**Problem requirements**
Copy the entries below word for word, but omit any pictures they contain.

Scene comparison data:
────────────────────────────────────────

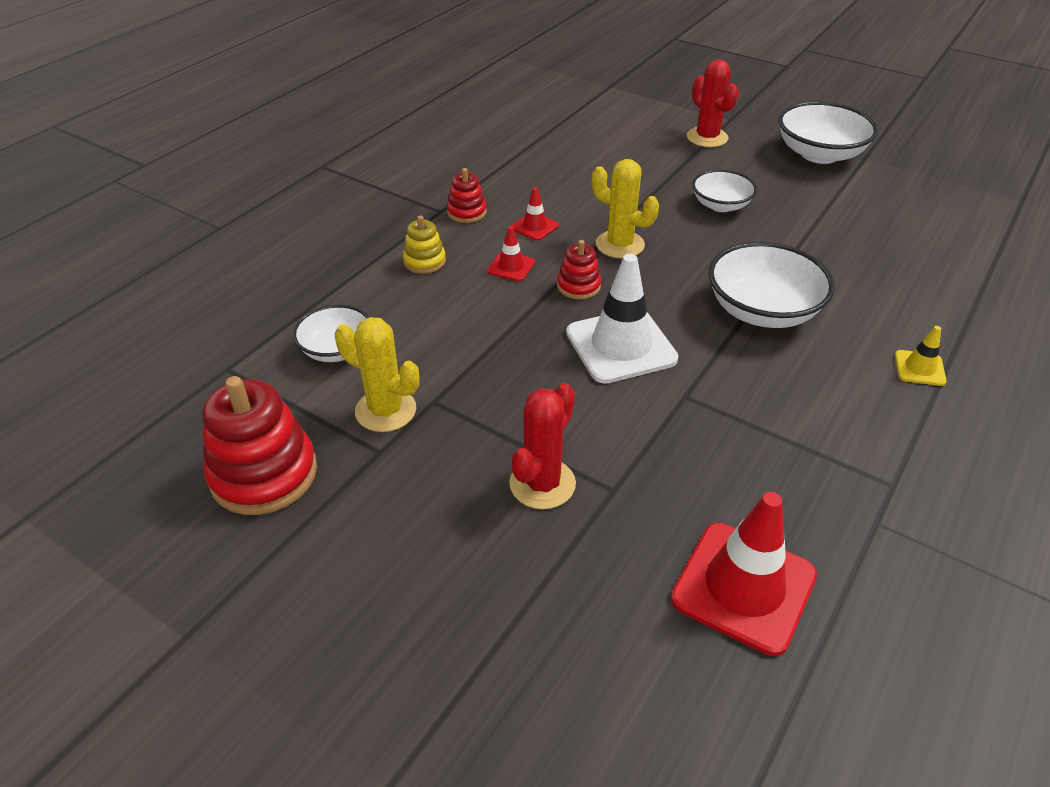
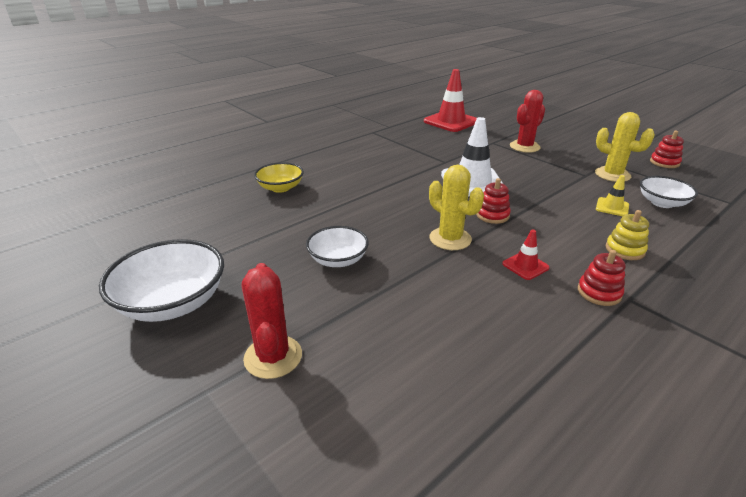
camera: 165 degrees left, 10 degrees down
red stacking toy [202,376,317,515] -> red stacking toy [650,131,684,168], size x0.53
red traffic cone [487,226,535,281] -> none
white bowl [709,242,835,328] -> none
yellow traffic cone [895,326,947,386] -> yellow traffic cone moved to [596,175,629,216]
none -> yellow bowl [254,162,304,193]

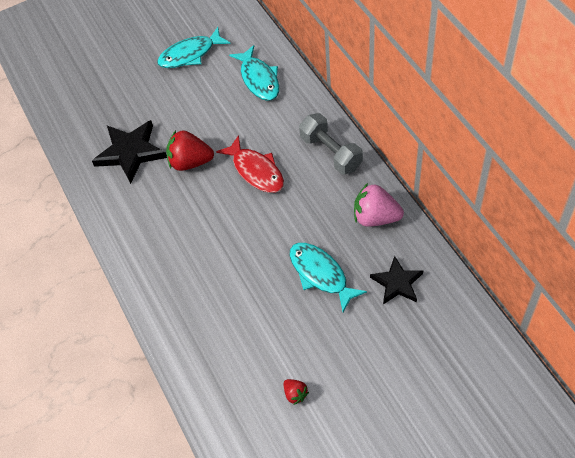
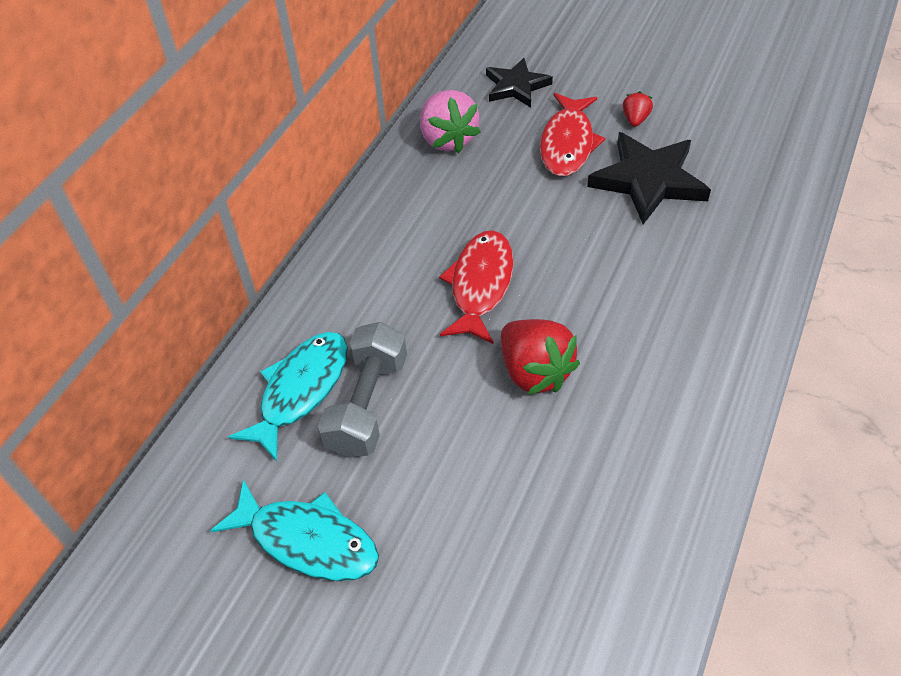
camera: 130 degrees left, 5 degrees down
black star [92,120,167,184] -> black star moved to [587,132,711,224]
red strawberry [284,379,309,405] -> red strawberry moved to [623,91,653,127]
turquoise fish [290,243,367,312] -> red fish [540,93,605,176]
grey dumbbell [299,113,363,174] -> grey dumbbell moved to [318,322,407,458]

────────────────────────────────────────

**Solved exercise**
camera: 165 degrees left, 10 degrees down
red stacking toy [202,376,317,515] -> red stacking toy [650,131,684,168], size x0.53
red traffic cone [487,226,535,281] -> none
white bowl [709,242,835,328] -> none
yellow traffic cone [895,326,947,386] -> yellow traffic cone moved to [596,175,629,216]
none -> yellow bowl [254,162,304,193]

camera: 130 degrees left, 5 degrees down
black star [92,120,167,184] -> black star moved to [587,132,711,224]
red strawberry [284,379,309,405] -> red strawberry moved to [623,91,653,127]
turquoise fish [290,243,367,312] -> red fish [540,93,605,176]
grey dumbbell [299,113,363,174] -> grey dumbbell moved to [318,322,407,458]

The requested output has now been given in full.